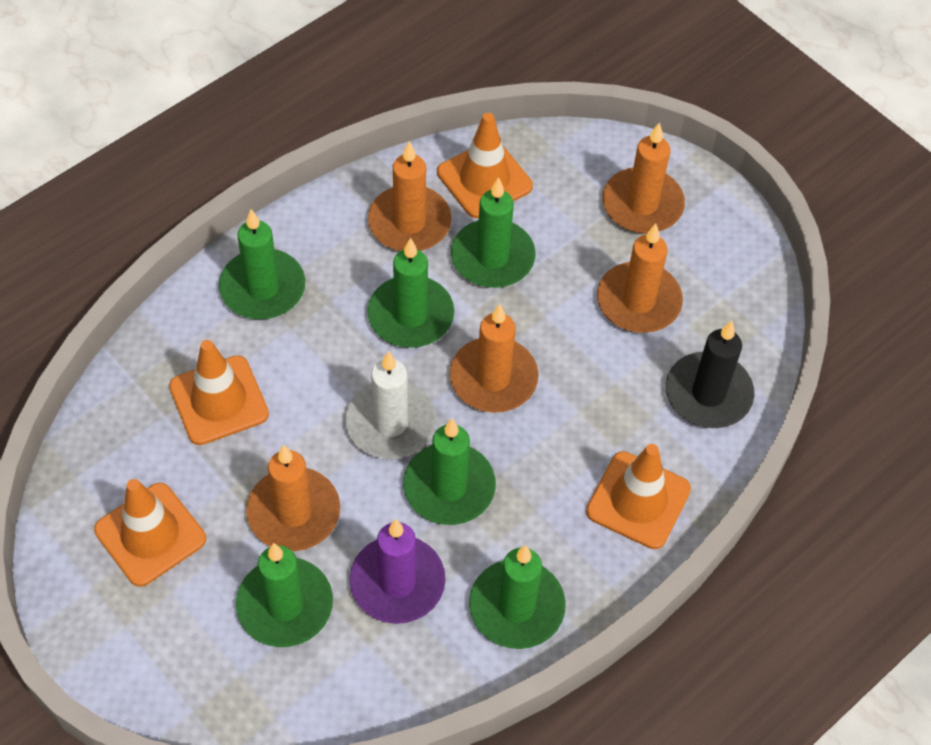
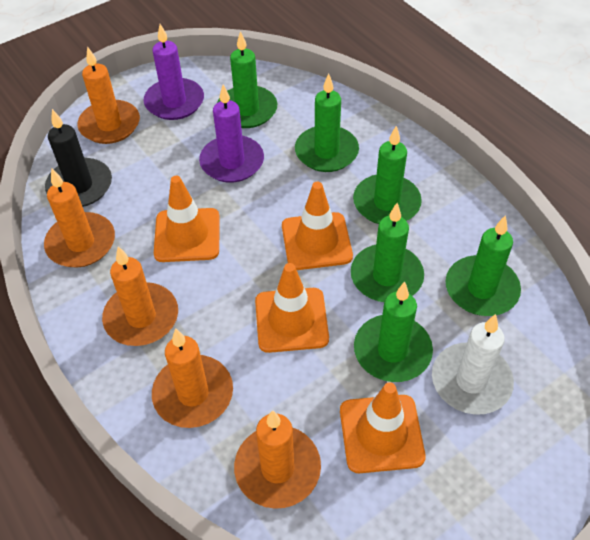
purple candle: 1 -> 2

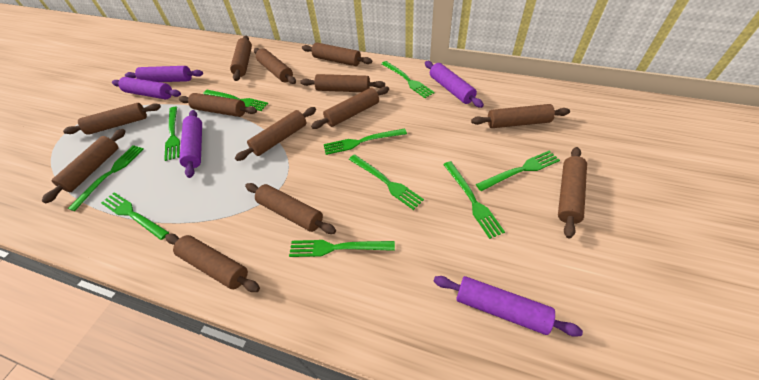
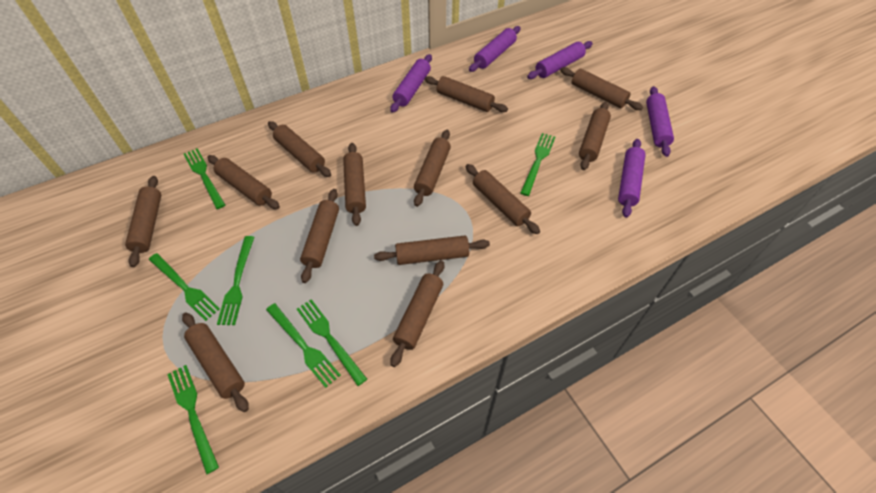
green fork: 10 -> 7

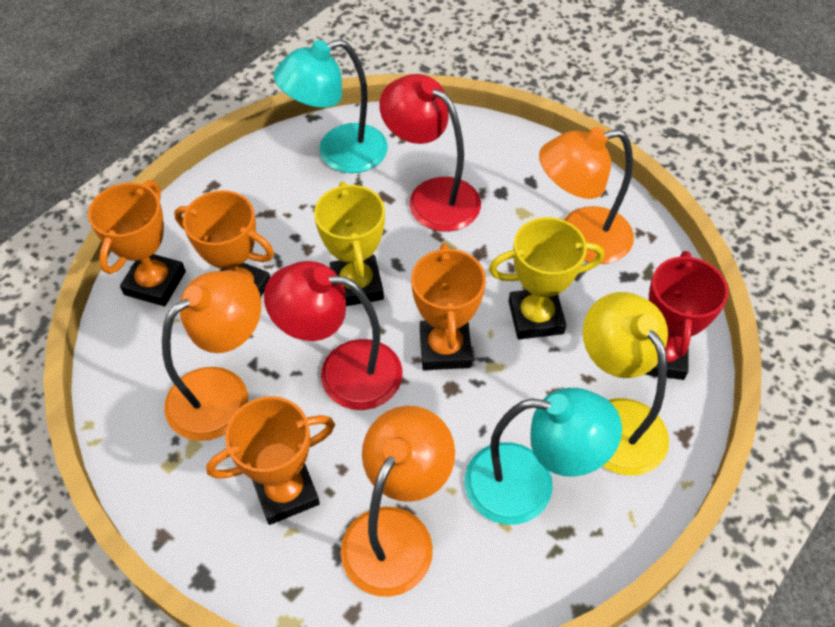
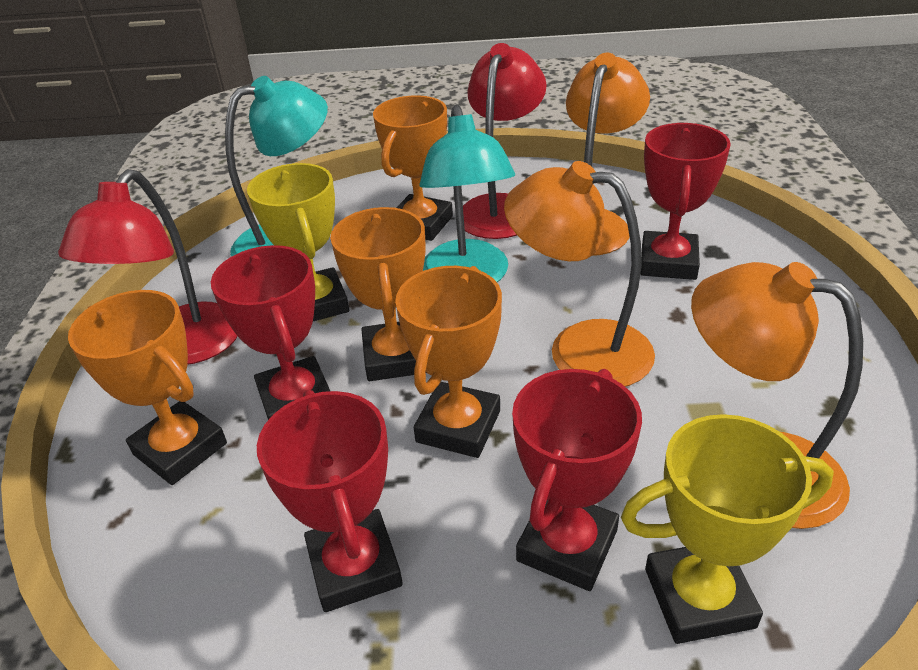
red trophy: 1 -> 4
yellow lamp: 1 -> 0

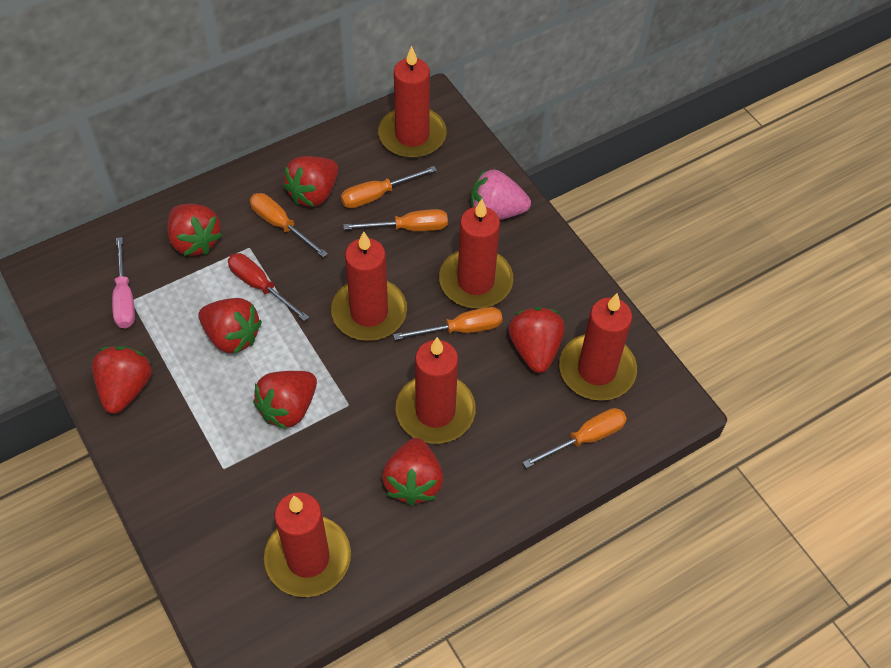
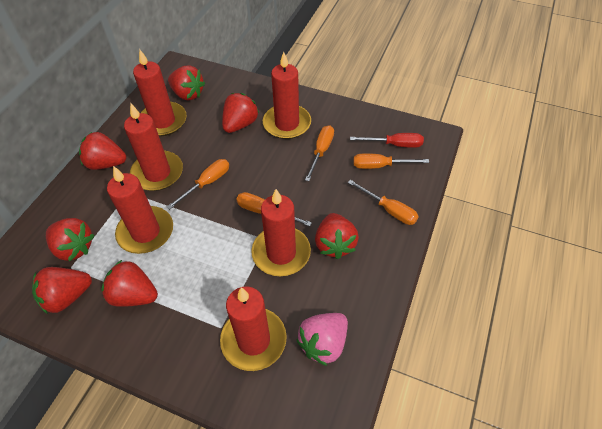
pink screwdriver: 1 -> 0

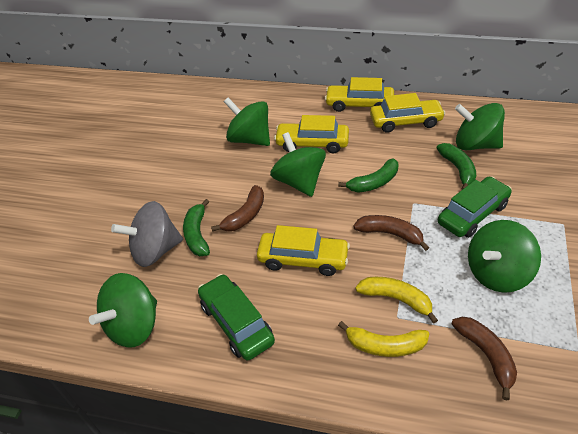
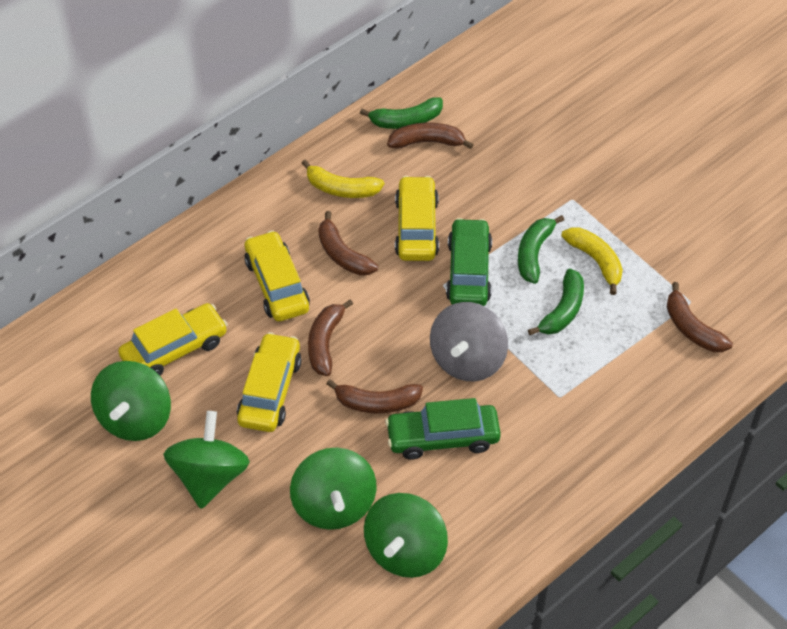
brown banana: 3 -> 5
green spinning top: 5 -> 4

Problem statement
Where a record above holds a picture, drop the picture and print the rest exactly.

Answer to the exercise
purple candle: 1 -> 2

green fork: 10 -> 7

red trophy: 1 -> 4
yellow lamp: 1 -> 0

pink screwdriver: 1 -> 0

brown banana: 3 -> 5
green spinning top: 5 -> 4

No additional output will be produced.